* [Written problem]: Please retype the lines of the records word for word, starting at the line that contains "This is a 0.44" and ending at the line that contains "road 2 (residential): [(414,200),(0,215)]". Include both of those lines.

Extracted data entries

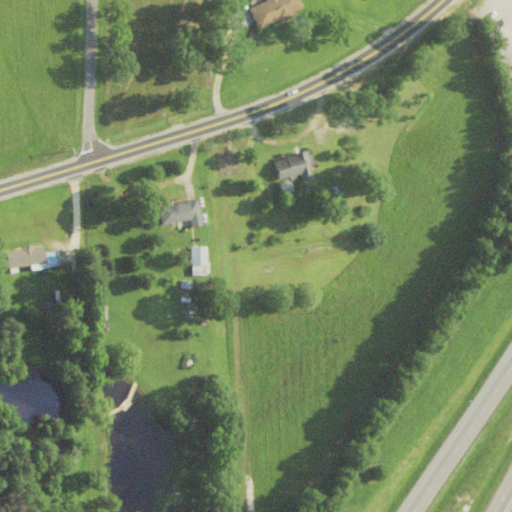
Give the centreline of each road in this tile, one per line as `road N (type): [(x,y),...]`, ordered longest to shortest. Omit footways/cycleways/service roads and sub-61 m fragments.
road 1 (secondary): [(0,189),(301,91),(383,45),(440,0)]
road 2 (motorway): [(511,366),(413,511)]
road 3 (residential): [(92,161),(91,0)]
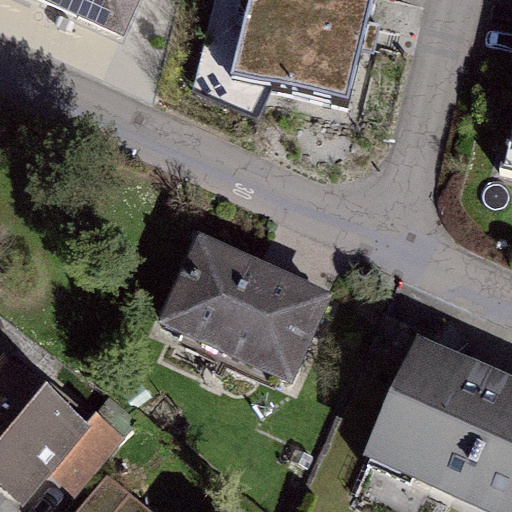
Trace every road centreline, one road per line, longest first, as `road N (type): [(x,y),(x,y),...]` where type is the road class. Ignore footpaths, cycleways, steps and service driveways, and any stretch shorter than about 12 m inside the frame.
road 1 (residential): [(0,71),(390,242)]
road 2 (residential): [(390,242),(451,0)]
road 3 (residential): [(390,242),(511,299)]
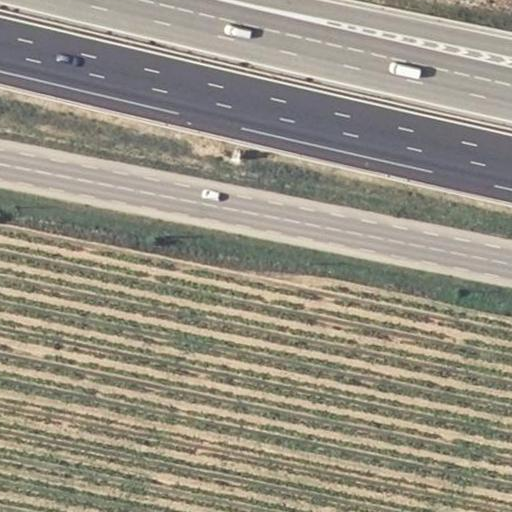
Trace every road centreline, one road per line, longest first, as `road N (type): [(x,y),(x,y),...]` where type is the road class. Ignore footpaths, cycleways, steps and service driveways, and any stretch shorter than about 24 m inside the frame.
road 1 (motorway): [(0,44),(511,155)]
road 2 (tertiary): [(511,261),(0,159)]
road 3 (motorway): [(511,92),(102,0)]
road 4 (motorway): [(511,48),(278,0)]
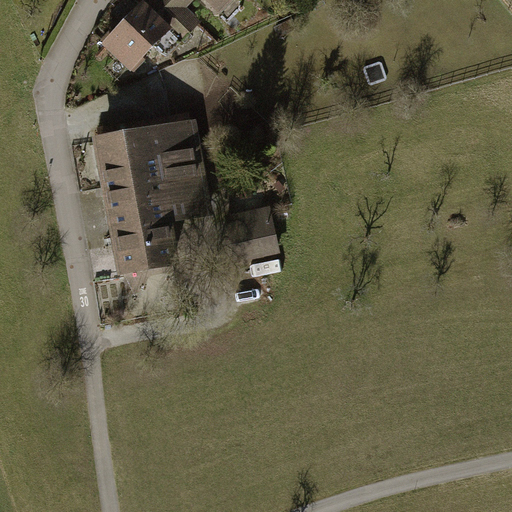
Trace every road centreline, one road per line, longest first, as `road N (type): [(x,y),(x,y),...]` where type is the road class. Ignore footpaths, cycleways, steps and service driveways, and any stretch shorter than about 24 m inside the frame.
road 1 (residential): [(103,0),(49,100),(111,511)]
road 2 (track): [(511,460),(316,511)]
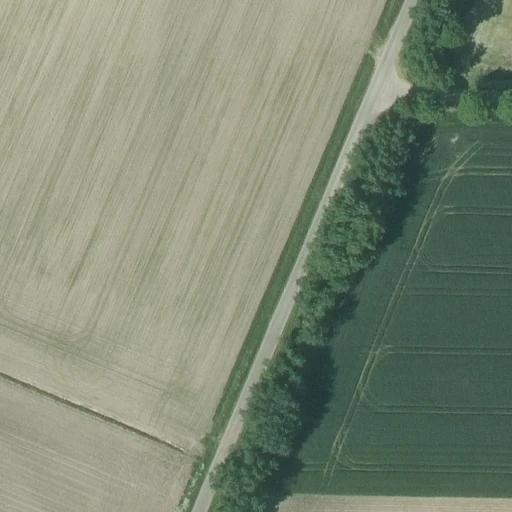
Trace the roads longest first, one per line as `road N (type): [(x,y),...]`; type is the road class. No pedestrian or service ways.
road 1 (unclassified): [(376,97),(202,511)]
road 2 (unclassified): [(376,97),(511,100)]
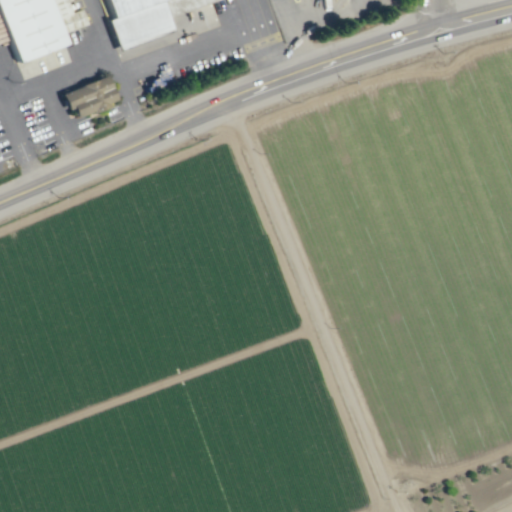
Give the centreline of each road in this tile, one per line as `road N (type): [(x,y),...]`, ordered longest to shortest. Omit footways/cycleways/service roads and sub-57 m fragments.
road 1 (primary): [(0,212),(314,77),(438,31),(511,14)]
road 2 (track): [(233,114),(391,501),(406,511)]
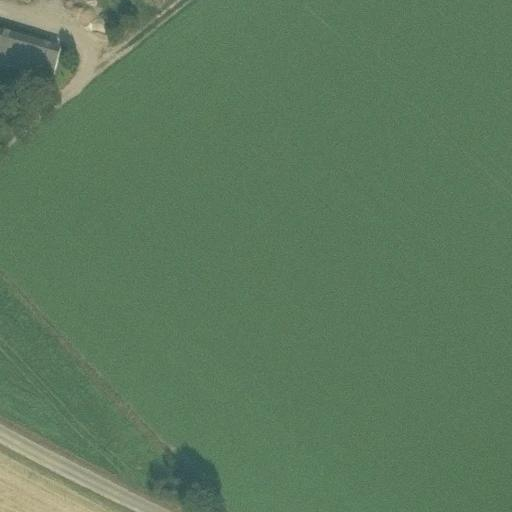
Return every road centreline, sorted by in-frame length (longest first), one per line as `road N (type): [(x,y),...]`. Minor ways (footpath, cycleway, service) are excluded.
road 1 (track): [(0,144),(181,0)]
road 2 (residential): [(151,511),(0,433)]
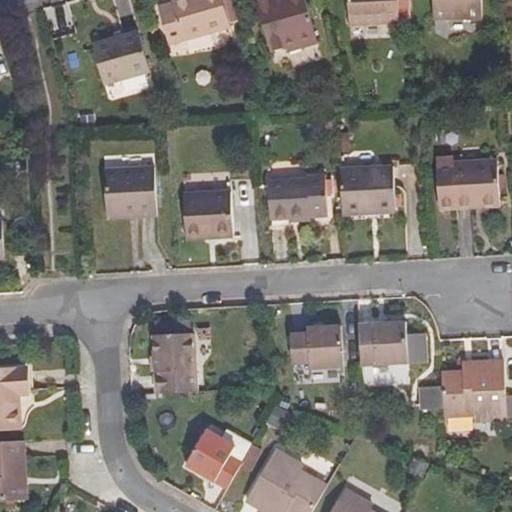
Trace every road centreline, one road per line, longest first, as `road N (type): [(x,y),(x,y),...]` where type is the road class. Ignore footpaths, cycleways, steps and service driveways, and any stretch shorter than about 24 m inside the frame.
road 1 (residential): [(464,299),(432,280),(397,273),(146,281),(90,291)]
road 2 (residential): [(90,291),(103,443),(121,475),(178,511)]
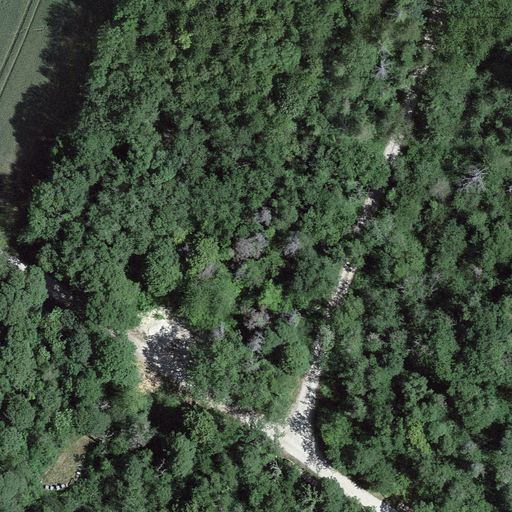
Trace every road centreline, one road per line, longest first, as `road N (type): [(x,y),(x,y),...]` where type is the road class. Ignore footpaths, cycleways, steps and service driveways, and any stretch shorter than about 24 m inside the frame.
road 1 (track): [(296,452),(324,331),(438,0)]
road 2 (track): [(384,511),(0,259)]
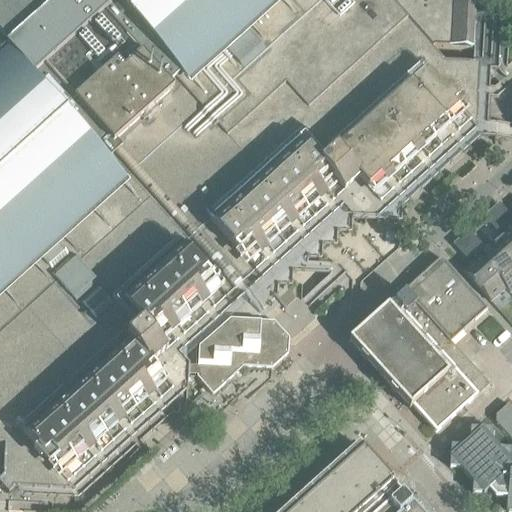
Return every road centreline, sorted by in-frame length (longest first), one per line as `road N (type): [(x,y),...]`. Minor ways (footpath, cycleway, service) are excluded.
road 1 (residential): [(456,511),(416,467),(510,383),(482,352)]
road 2 (residential): [(378,285),(511,170)]
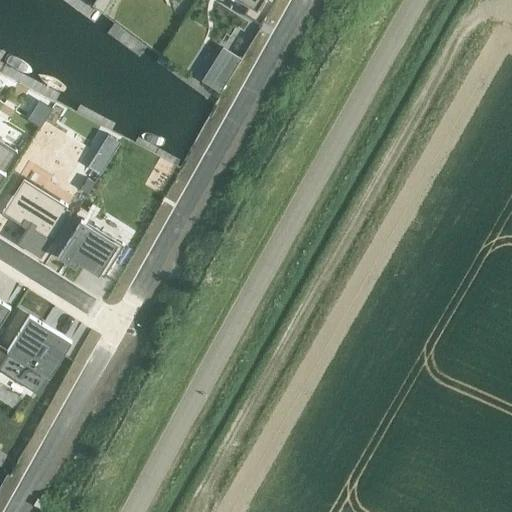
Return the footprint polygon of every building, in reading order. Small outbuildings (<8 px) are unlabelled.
[(95,0),(92,4),(102,11),(109,0),(95,0)] [(244,0),(249,2),(246,6),(243,11),(260,22),(273,0),(244,0)] [(223,48),(202,81),(220,91),(241,57),(239,56),(239,57),(223,48)] [(0,138),(0,175),(16,149),(0,138)] [(165,161),(150,185),(161,191),(175,168),(165,161)] [(23,177),(2,211),(20,223),(26,227),(30,219),(36,223),(34,227),(51,238),(50,239),(52,240),(71,209),(70,208),(69,209),(66,207),(67,205),(23,177)] [(81,216),(58,253),(75,264),(78,259),(104,275),(123,244),(81,216)] [(0,320),(11,303),(0,295),(0,320)] [(8,348),(0,360),(0,368),(30,388),(41,370),(48,375),(68,343),(27,317),(8,348)]
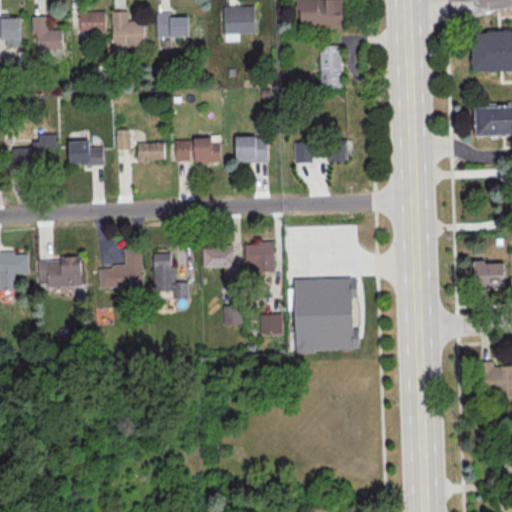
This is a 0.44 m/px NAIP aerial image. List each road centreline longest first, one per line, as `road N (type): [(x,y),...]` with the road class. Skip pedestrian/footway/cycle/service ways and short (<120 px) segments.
road 1 (secondary): [(423,511),(406,0)]
road 2 (residential): [(414,200),(0,215)]
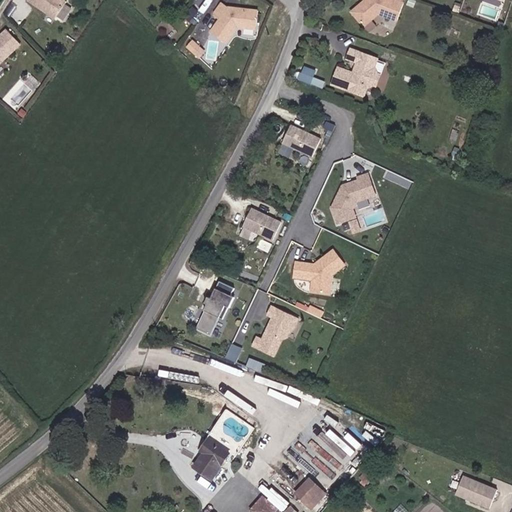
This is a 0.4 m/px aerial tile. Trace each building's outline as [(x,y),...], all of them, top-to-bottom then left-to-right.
[(32,0),(55,15),(65,0),(32,0)] [(226,42),(239,22),(241,19),(258,19),(257,3),(226,4),(219,0),(212,11),(219,15),(208,29),(226,42)] [(363,0),(353,8),(363,21),(377,9),(381,11),(399,17),(405,0),(363,0)] [(186,18),(196,9),(191,3),(181,12),(186,18)] [(381,11),(377,9),(363,21),(365,23),(381,11)] [(0,57),(19,40),(6,25),(0,30),(0,57)] [(201,49),(192,40),(187,45),(196,54),(201,49)] [(346,68),(340,71),(328,67),(323,82),(358,95),(360,90),(371,83),(374,73),(369,66),(373,56),(346,46),(342,58),(345,59),(346,68)] [(313,154),(321,136),(291,122),(283,140),(313,154)] [(358,197),(376,191),(369,170),(360,174),(361,177),(344,182),(345,186),(343,191),(340,190),(334,204),(339,220),(357,213),(354,206),(358,197)] [(283,219),(253,205),(244,223),(274,237),(283,219)] [(334,271),(346,261),(335,246),(324,255),(324,257),(321,259),(320,258),(316,261),(298,258),(296,274),(314,276),(313,288),(331,290),(334,271)] [(213,331),(221,313),(222,314),(228,302),(232,303),(237,293),(233,291),(237,284),(222,277),(214,294),(211,293),(208,299),(210,300),(207,306),(208,307),(200,325),(213,331)] [(276,352),(284,336),(289,334),(292,327),(290,322),(295,313),(274,303),(270,311),(275,314),(270,324),(272,325),(270,328),(268,328),(264,336),(259,334),(255,342),(276,352)] [(297,325),(302,316),(295,313),(290,322),(292,327),(297,325)] [(208,472),(229,447),(211,433),(192,460),(208,472)] [(378,492),(385,483),(375,476),(368,484),(378,492)] [(496,489),(463,476),(455,494),(488,507),(496,489)] [(287,494),(297,505),(313,490),(304,479),(287,494)] [(319,496),(313,490),(297,505),(302,511),(319,496)] [(263,511),(269,507),(257,493),(243,506),(248,511),(263,511)]
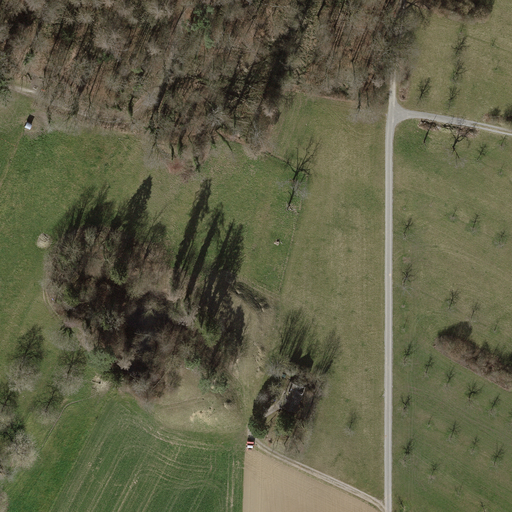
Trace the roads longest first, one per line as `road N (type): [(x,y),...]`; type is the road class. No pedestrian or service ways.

* [Task output]:
This is a 0.44 m/px NAIP aerial image. List each road centreline longest first, one per line, as `road N (type): [(x,y),...]` with the road class. Skip pedestrian/footway/cycle/service ways and short (<120 px) segments.
road 1 (secondary): [(423,511),(406,0)]
road 2 (residential): [(414,200),(0,215)]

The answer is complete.